_PROBLEM DESCRIPTION_
Copy out all the lines of the data precisely, omitting any pictures.
BEGIN
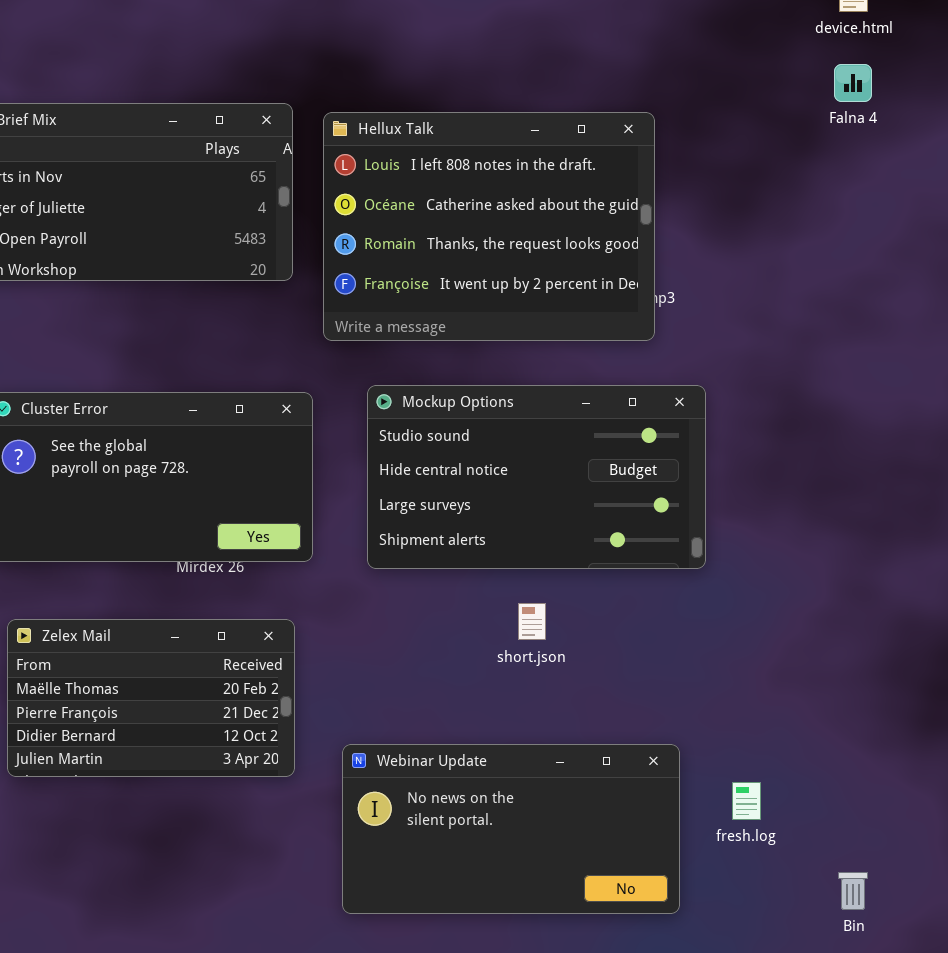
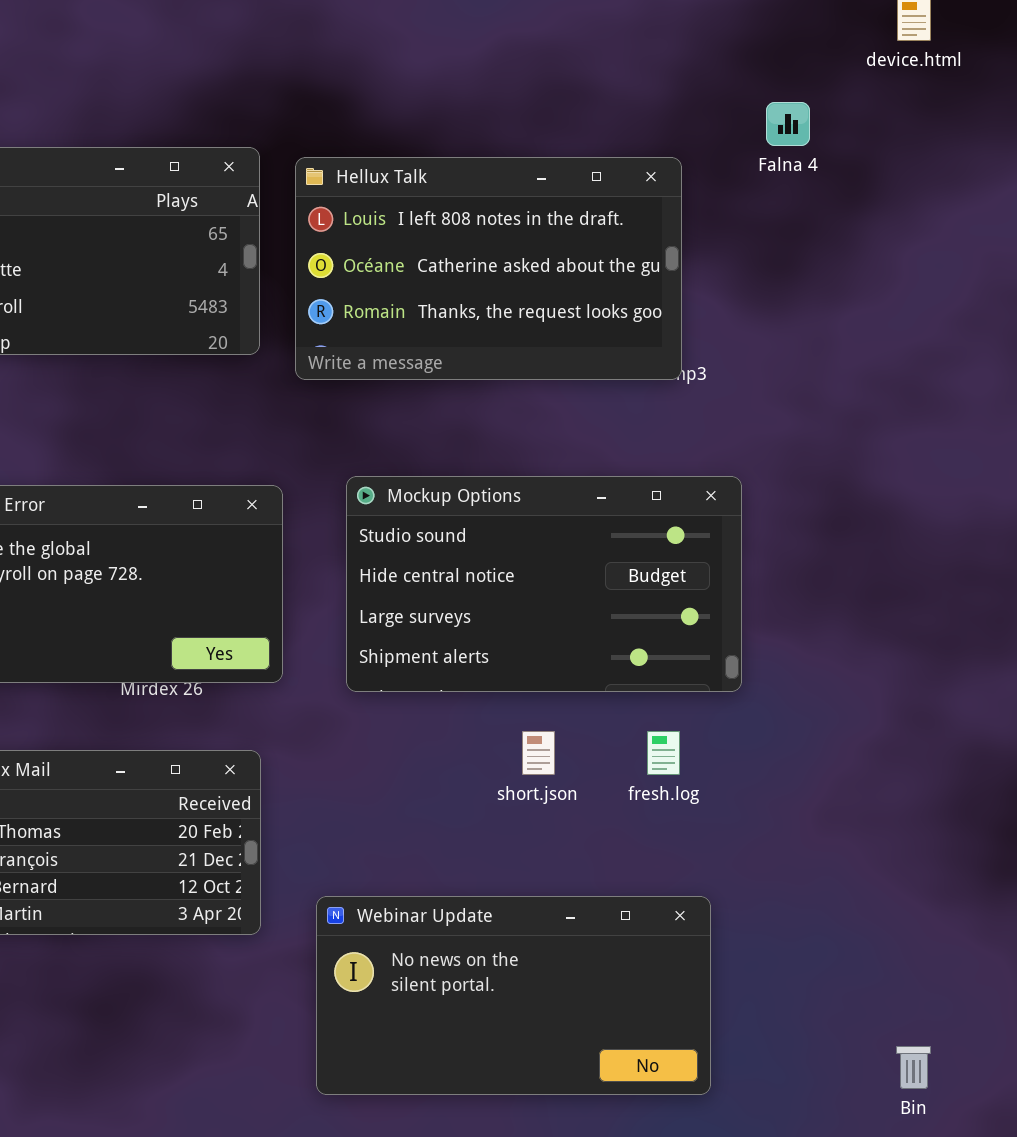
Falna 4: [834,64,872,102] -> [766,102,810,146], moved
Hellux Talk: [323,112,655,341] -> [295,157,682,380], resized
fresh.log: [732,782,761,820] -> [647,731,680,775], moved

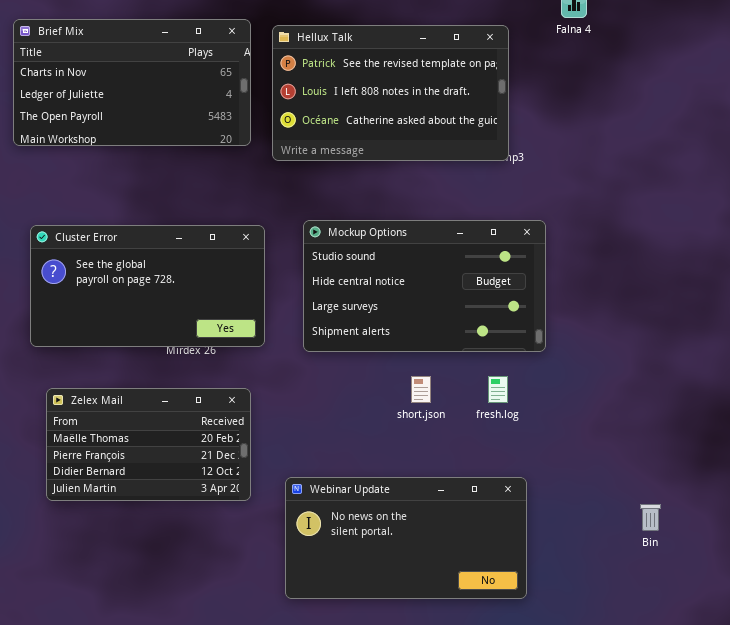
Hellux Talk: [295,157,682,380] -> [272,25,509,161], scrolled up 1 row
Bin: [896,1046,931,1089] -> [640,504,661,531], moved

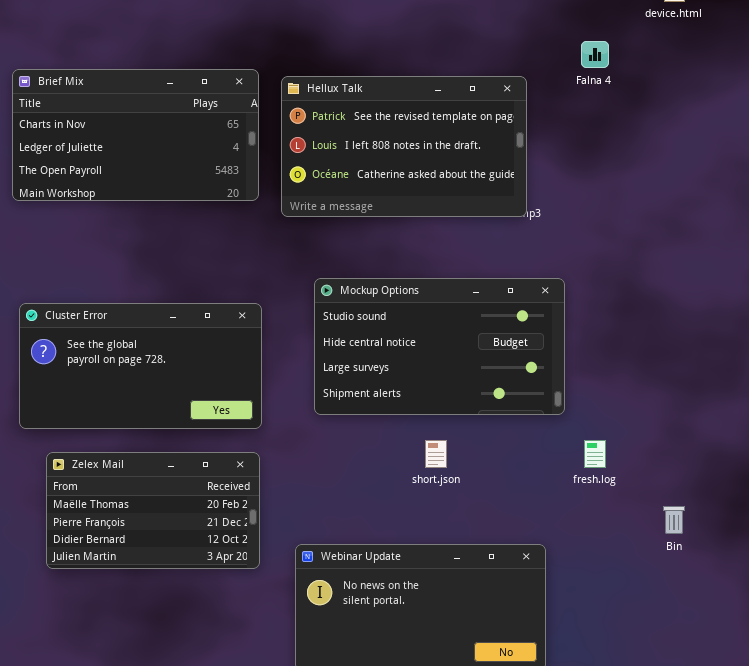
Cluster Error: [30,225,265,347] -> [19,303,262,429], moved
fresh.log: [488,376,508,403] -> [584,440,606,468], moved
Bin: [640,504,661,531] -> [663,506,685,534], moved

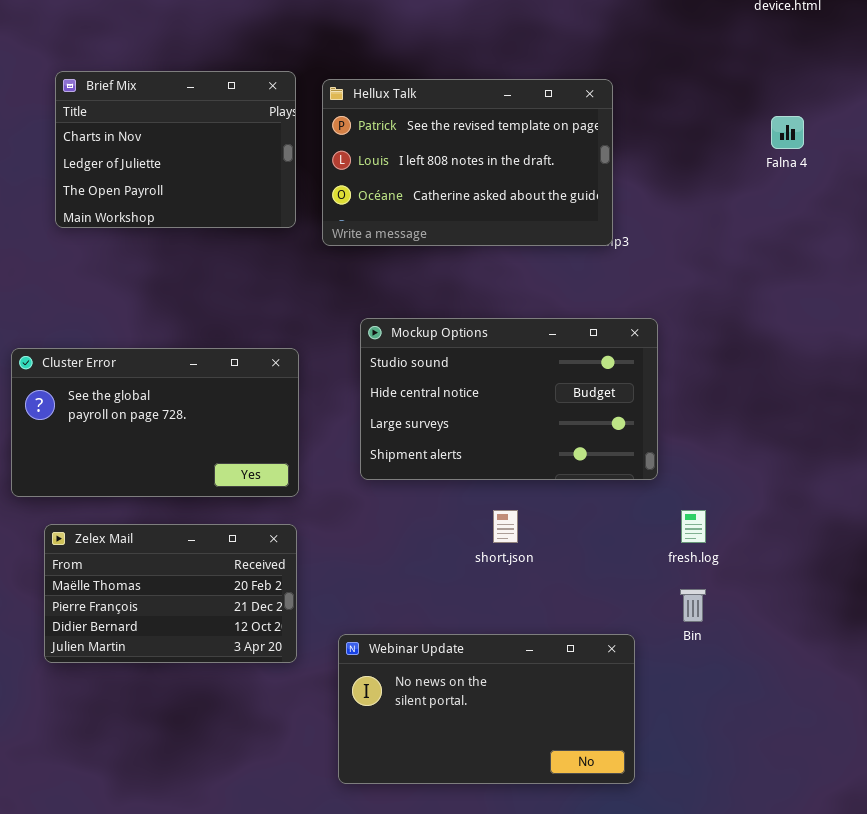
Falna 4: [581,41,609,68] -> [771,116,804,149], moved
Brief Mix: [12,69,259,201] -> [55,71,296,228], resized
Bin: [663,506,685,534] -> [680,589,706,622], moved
END
_SOLUTION_
Falna 4: [834,64,872,102] -> [766,102,810,146], moved
Hellux Talk: [323,112,655,341] -> [295,157,682,380], resized
fresh.log: [732,782,761,820] -> [647,731,680,775], moved

Hellux Talk: [295,157,682,380] -> [272,25,509,161], scrolled up 1 row
Bin: [896,1046,931,1089] -> [640,504,661,531], moved

Cluster Error: [30,225,265,347] -> [19,303,262,429], moved
fresh.log: [488,376,508,403] -> [584,440,606,468], moved
Bin: [640,504,661,531] -> [663,506,685,534], moved

Falna 4: [581,41,609,68] -> [771,116,804,149], moved
Brief Mix: [12,69,259,201] -> [55,71,296,228], resized
Bin: [663,506,685,534] -> [680,589,706,622], moved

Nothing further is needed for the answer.